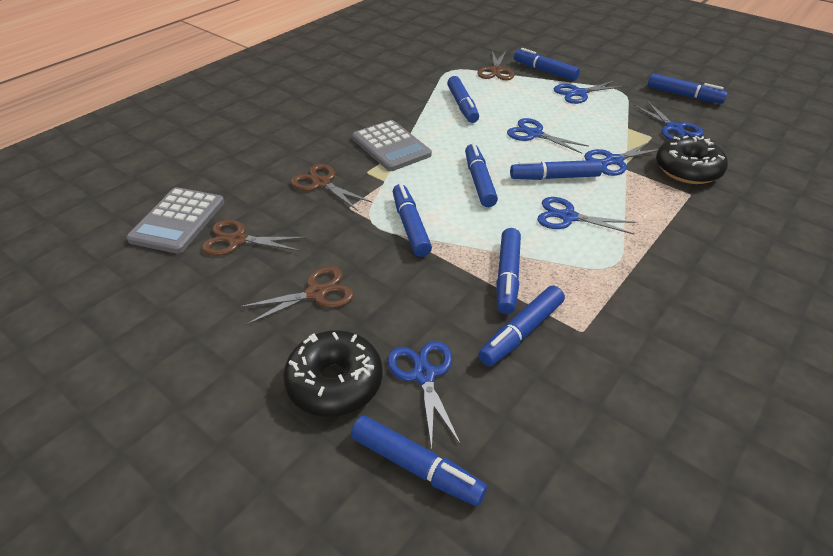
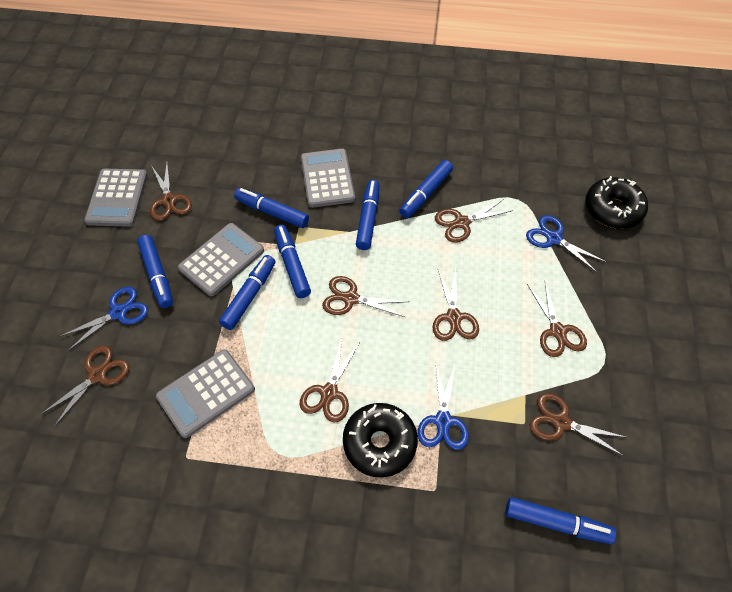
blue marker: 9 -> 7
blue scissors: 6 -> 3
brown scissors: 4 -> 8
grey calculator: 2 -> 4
* * *
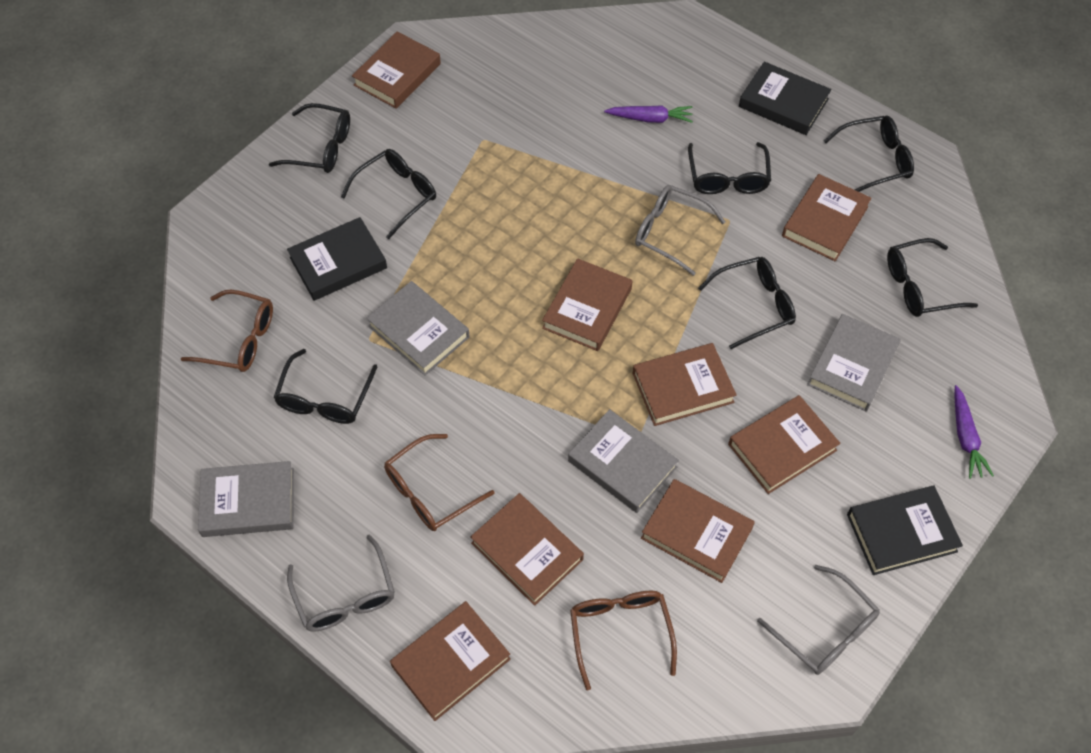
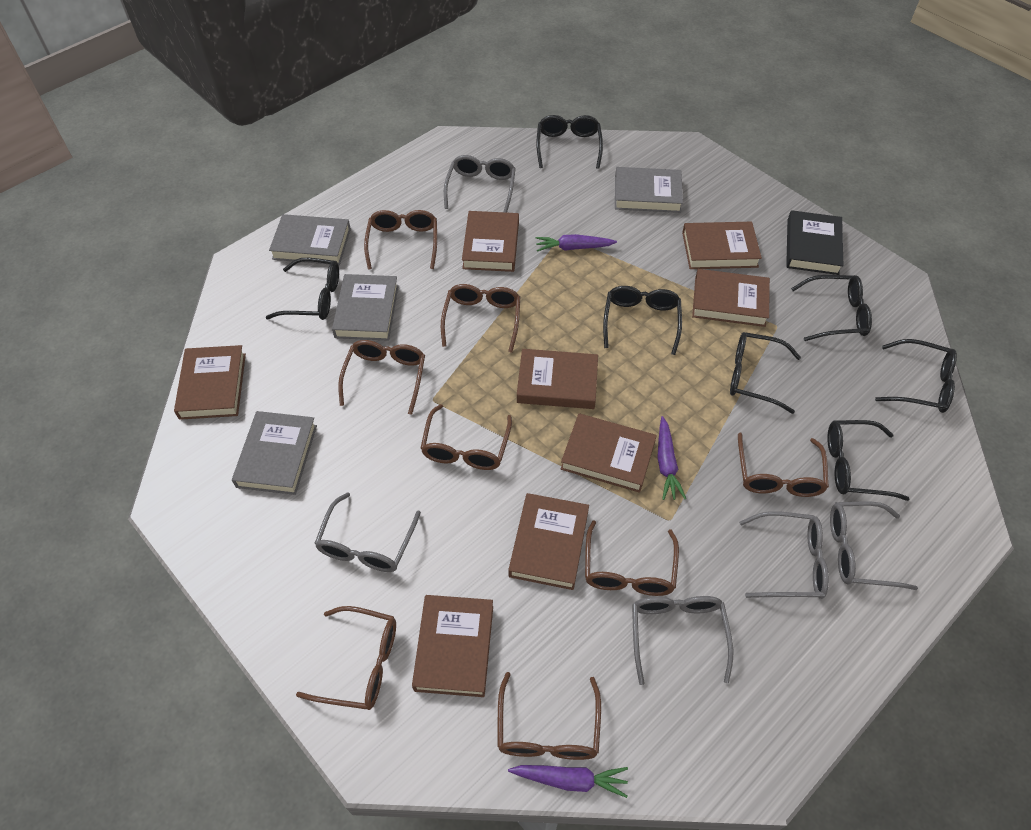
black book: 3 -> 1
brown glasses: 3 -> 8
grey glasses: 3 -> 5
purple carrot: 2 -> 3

### [TASK OBJECTIVE]
Repeat exactly the lines above from the one with "blue marker: 9 -> 7" up to and including the one with "grey calculator: 2 -> 4". No other line belongs in the reply.

### [EXPECTED ANSWER]
blue marker: 9 -> 7
blue scissors: 6 -> 3
brown scissors: 4 -> 8
grey calculator: 2 -> 4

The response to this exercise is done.